◆ **Task instructions**
All of the lines below are to be transcribed faithfully, with pictures excluded from the copy.

◆ **Information provided**
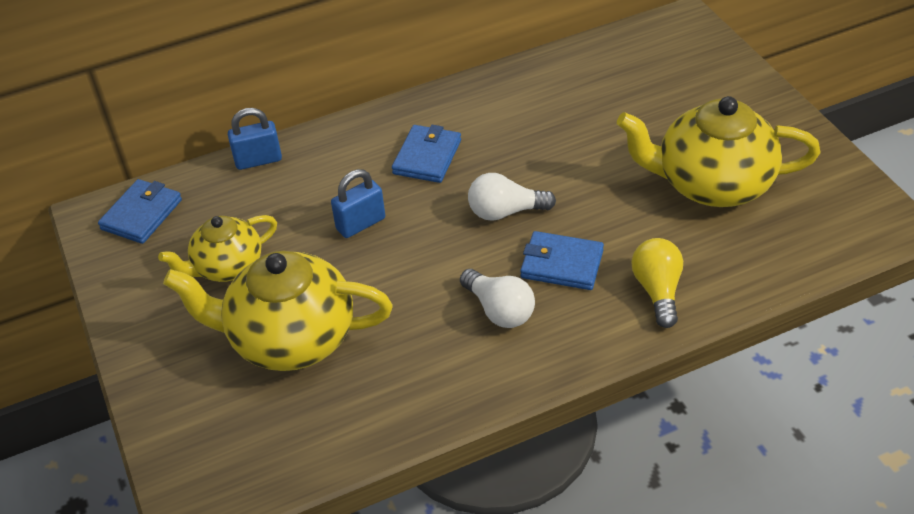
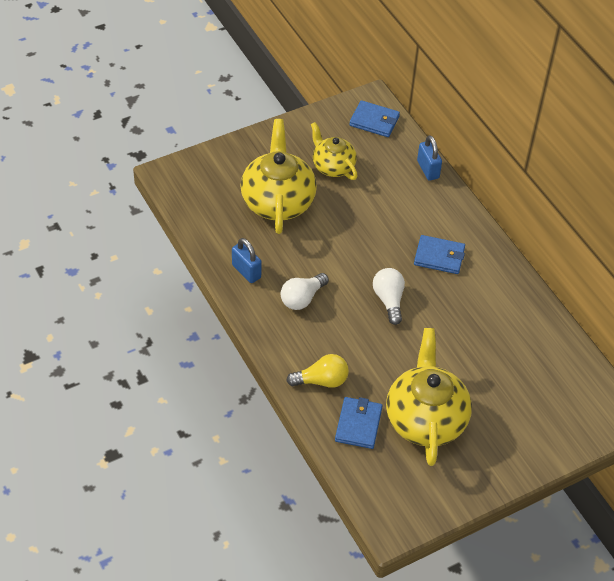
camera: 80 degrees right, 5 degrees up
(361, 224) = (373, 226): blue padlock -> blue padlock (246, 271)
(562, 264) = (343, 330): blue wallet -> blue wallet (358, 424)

◆ **Reply**
camera: 80 degrees right, 5 degrees up
(361, 224) = (373, 226): blue padlock -> blue padlock (246, 271)
(562, 264) = (343, 330): blue wallet -> blue wallet (358, 424)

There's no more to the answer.